» **What to produce**
With the images removed, repeat the data below exactly.

» **Working data**
____
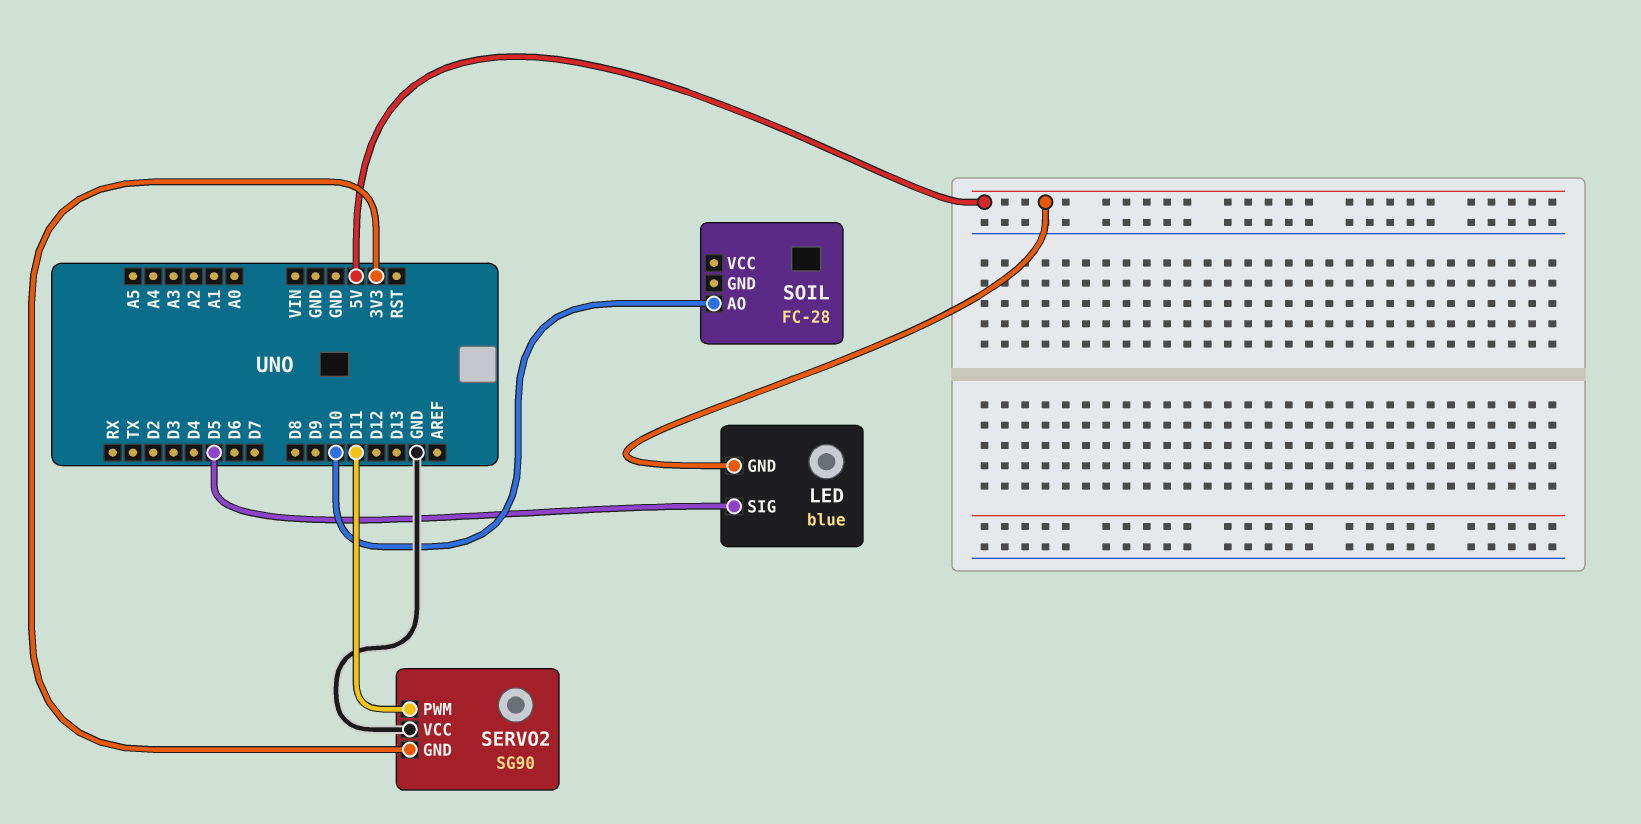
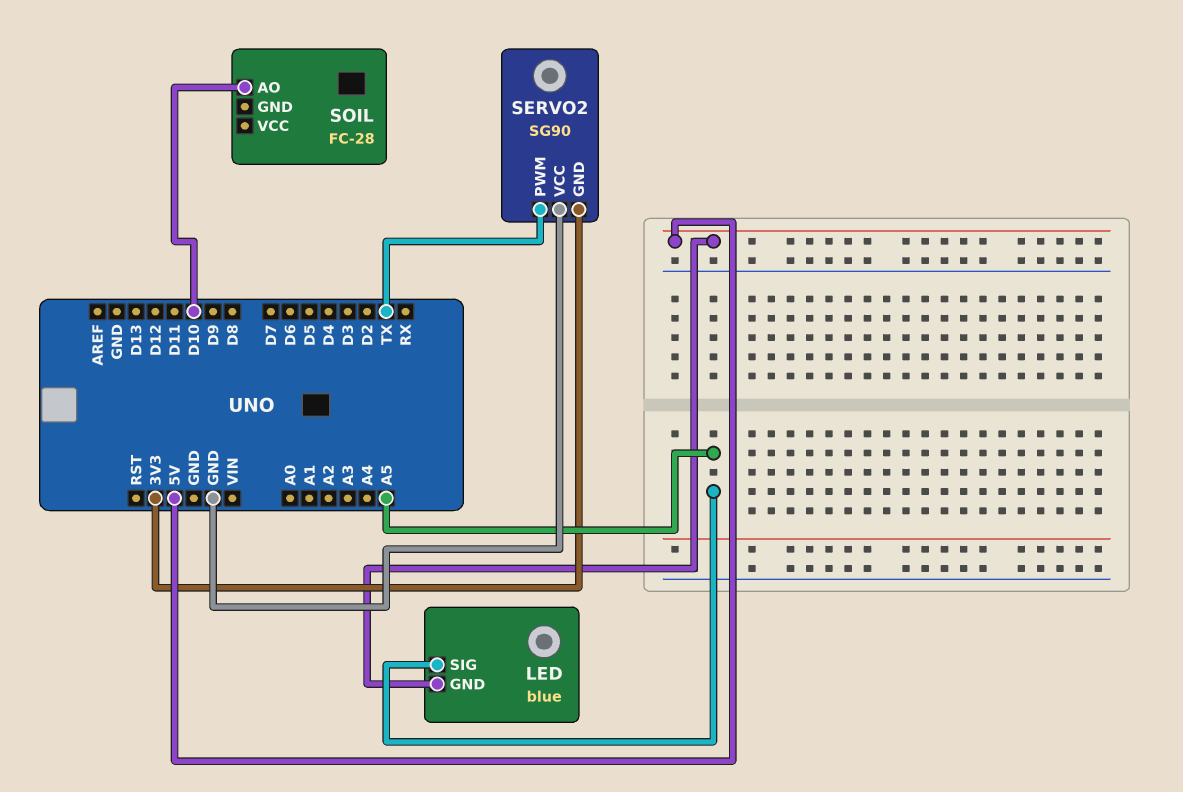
LED pin SIG: D5 -> A5
SERVO2 pin PWM: D11 -> TX

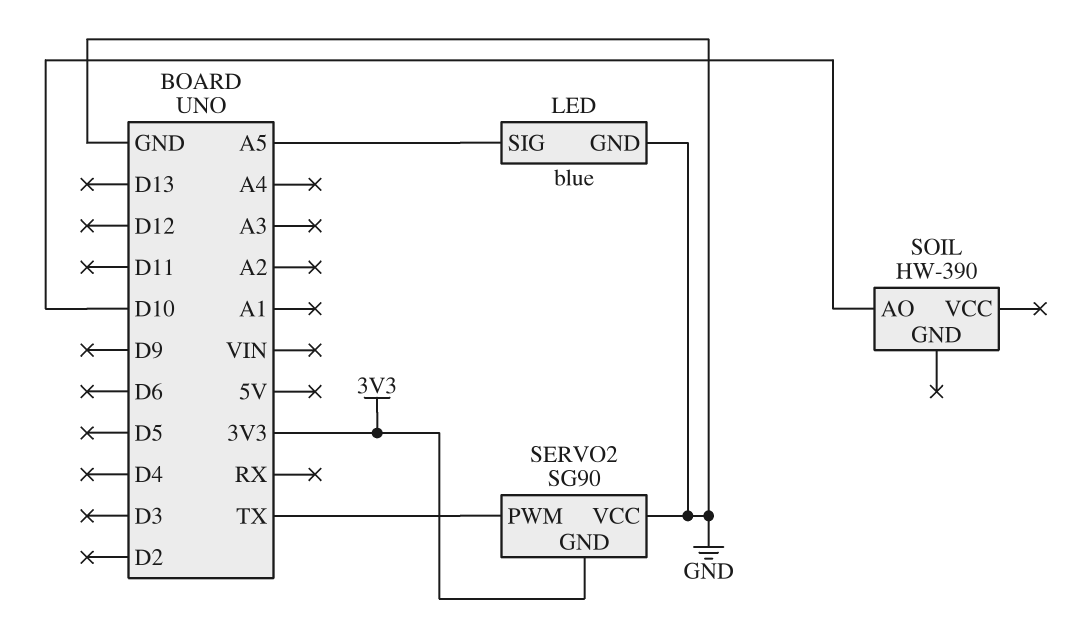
LED pin GND: 5V -> GND
SOIL: FC-28 -> HW-390

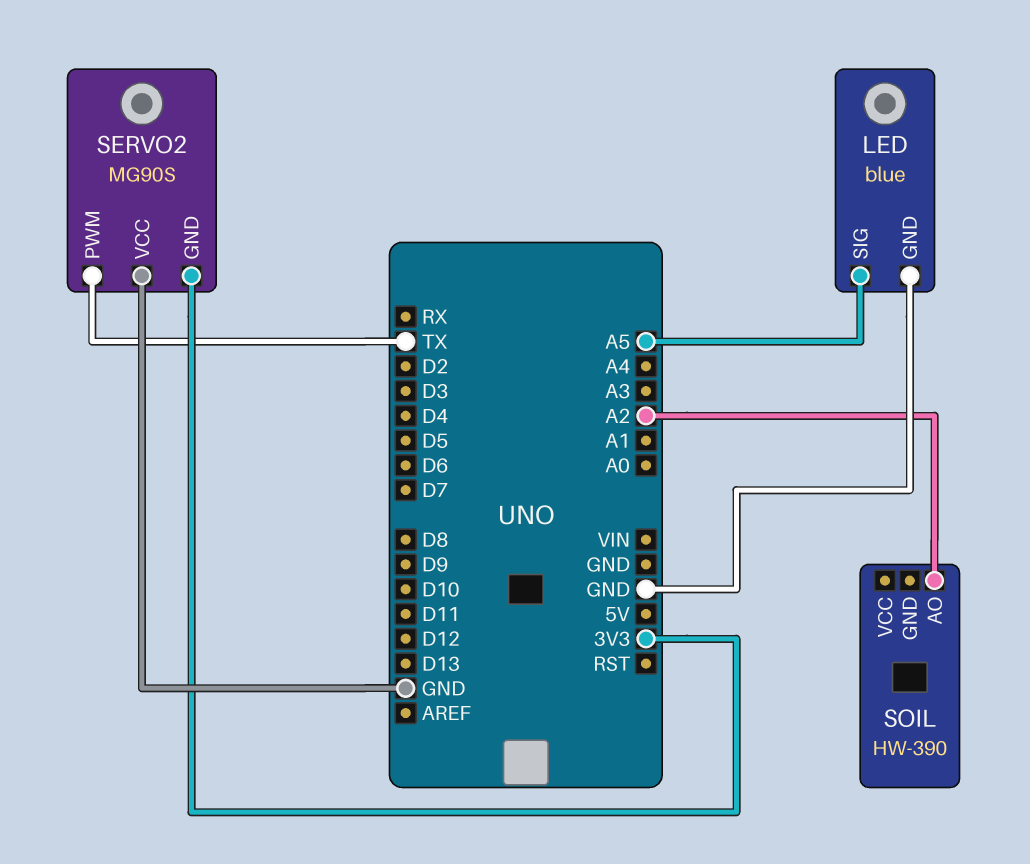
SERVO2: SG90 -> MG90S
SOIL pin AO: D10 -> A2

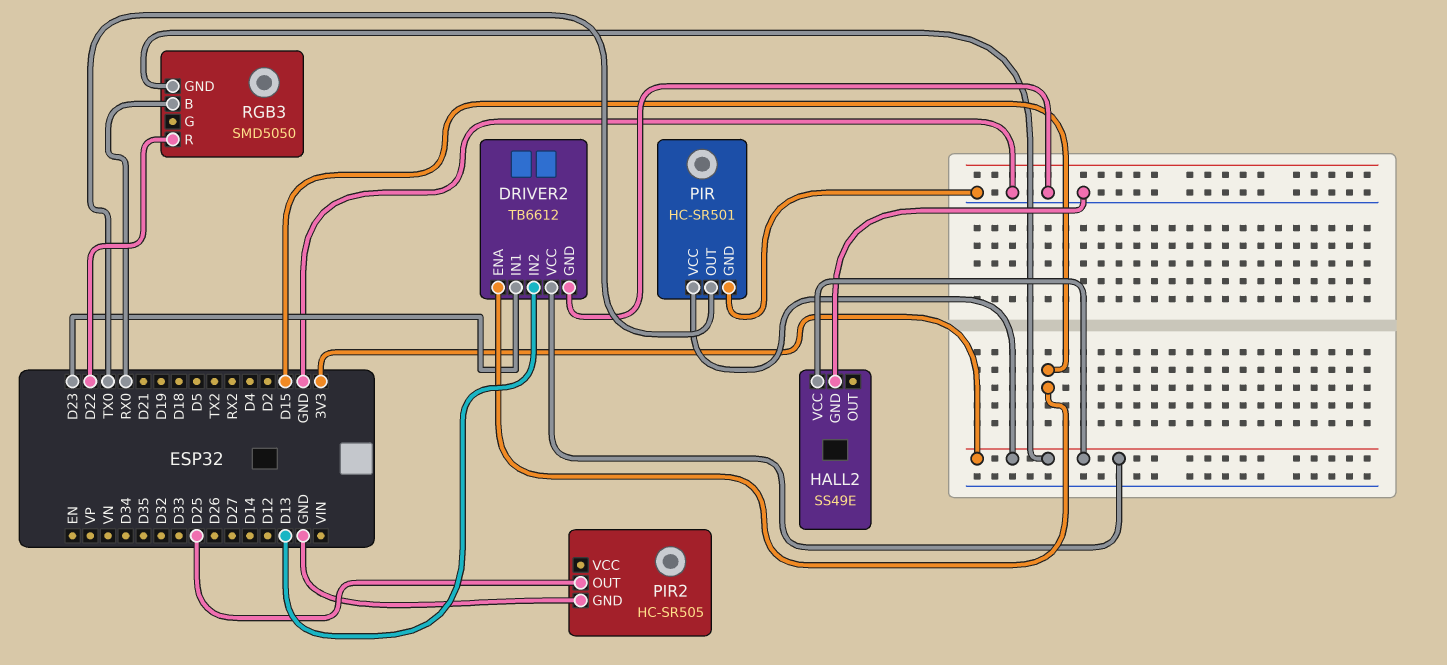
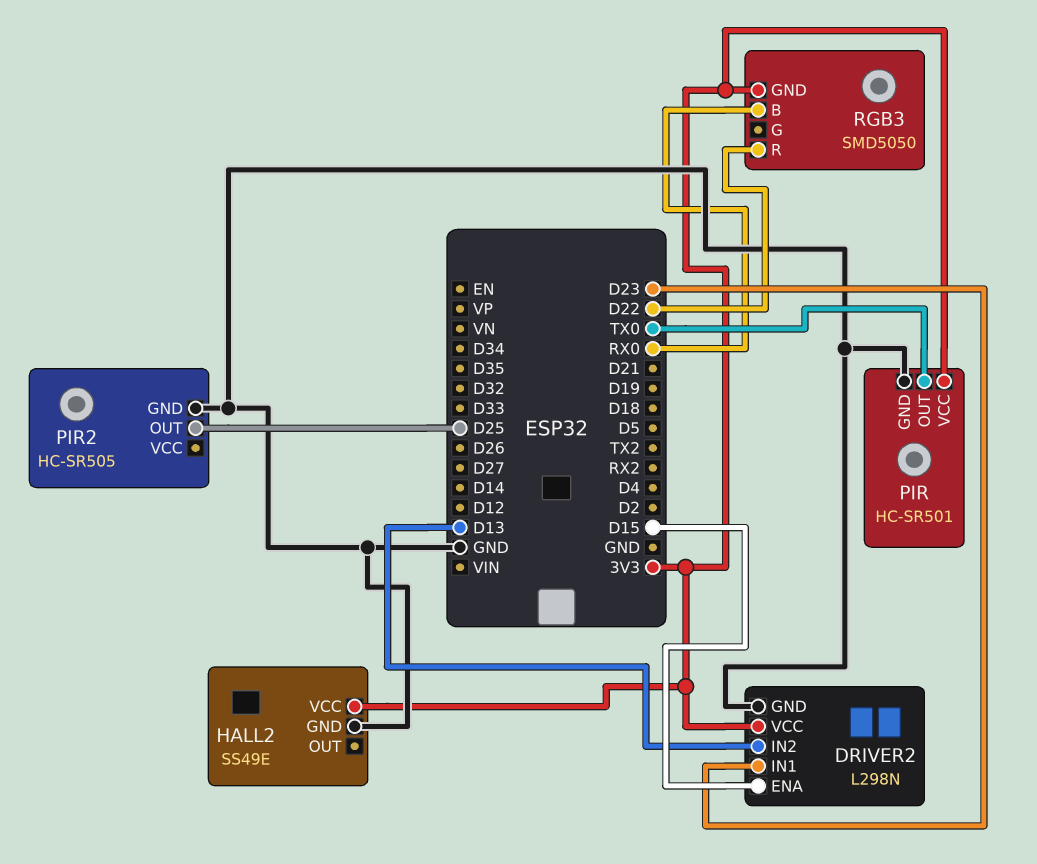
DRIVER2: TB6612 -> L298N

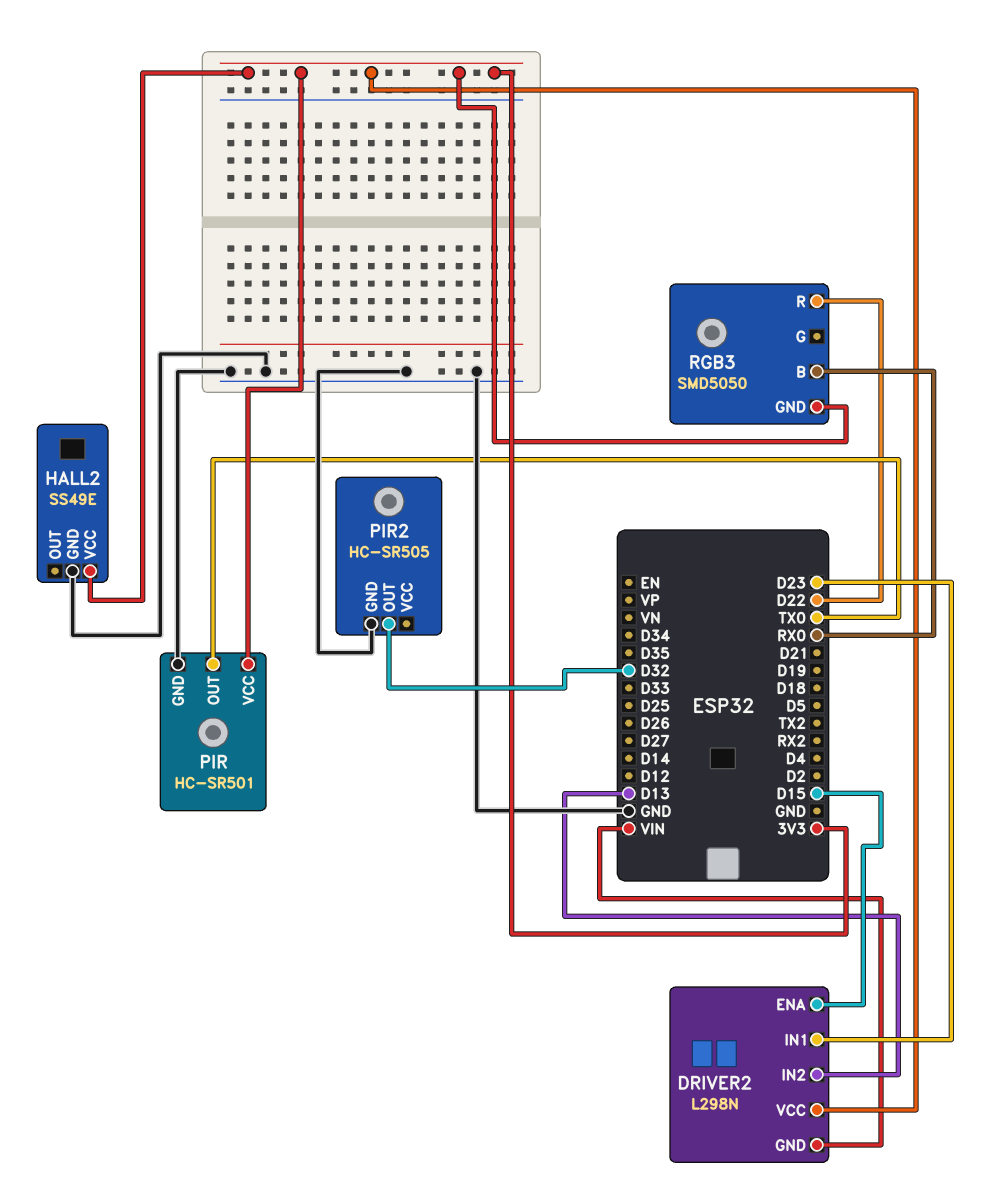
DRIVER2 pin GND: GND -> VIN
PIR2 pin OUT: D25 -> D32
____
» **Task answer**
LED pin SIG: D5 -> A5
SERVO2 pin PWM: D11 -> TX

LED pin GND: 5V -> GND
SOIL: FC-28 -> HW-390

SERVO2: SG90 -> MG90S
SOIL pin AO: D10 -> A2

DRIVER2: TB6612 -> L298N

DRIVER2 pin GND: GND -> VIN
PIR2 pin OUT: D25 -> D32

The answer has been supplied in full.